---------- Extracted entries

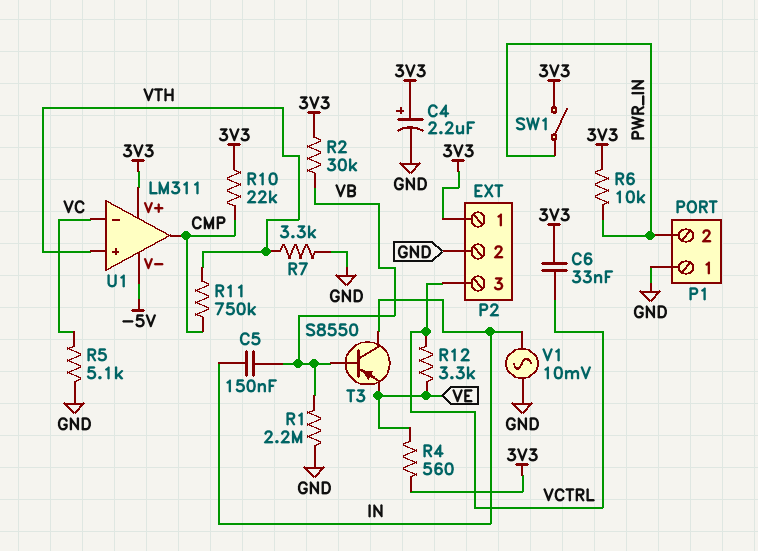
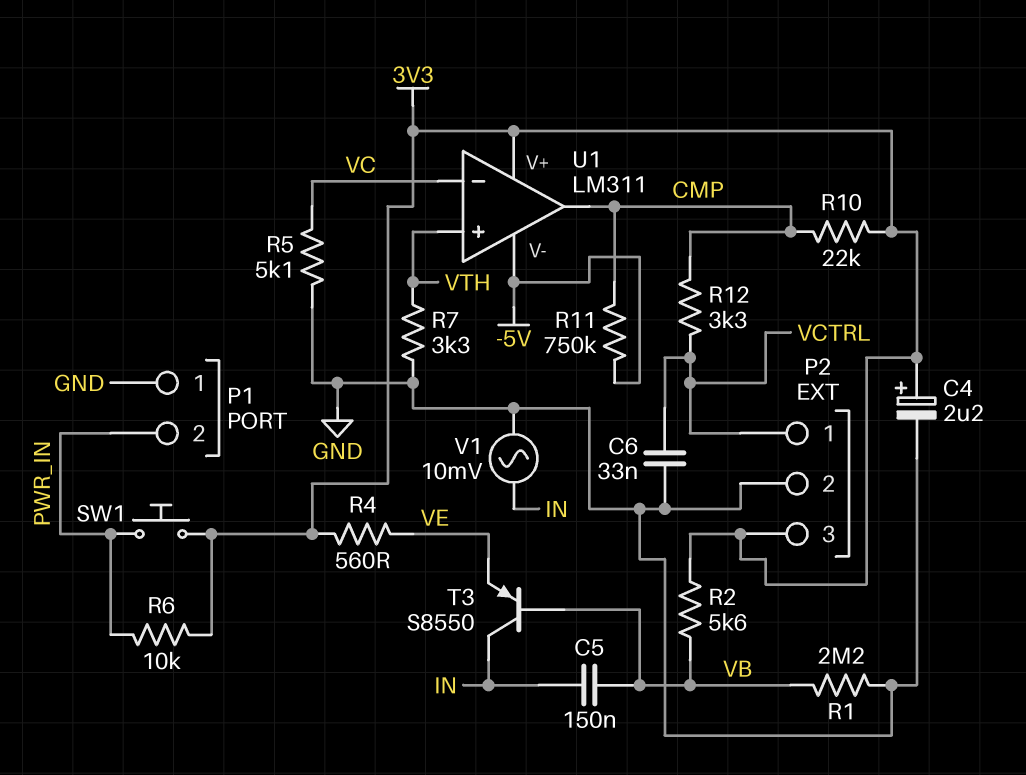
C6: 33nF (3V3, VCTRL) -> 33nF (GND, VCTRL)
P2 pin 1: 3V3 -> VCTRL
P2 pin 3: VCTRL -> 3V3
R2: 30k (3V3, VB) -> 5.6k (3V3, VB)
R11: 750k (CMP, VTH) -> 750k (-5V, CMP)
R12: 3.3k (VCTRL, VE) -> 3.3k (CMP, VCTRL)
SW1: switch (3V3, PWR_IN) -> button (3V3, PWR_IN)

--------------------

● **What you have to do**
Make an exact copy of every record, pictures excluded.

● **Your response**
C6: 33nF (3V3, VCTRL) -> 33nF (GND, VCTRL)
P2 pin 1: 3V3 -> VCTRL
P2 pin 3: VCTRL -> 3V3
R2: 30k (3V3, VB) -> 5.6k (3V3, VB)
R11: 750k (CMP, VTH) -> 750k (-5V, CMP)
R12: 3.3k (VCTRL, VE) -> 3.3k (CMP, VCTRL)
SW1: switch (3V3, PWR_IN) -> button (3V3, PWR_IN)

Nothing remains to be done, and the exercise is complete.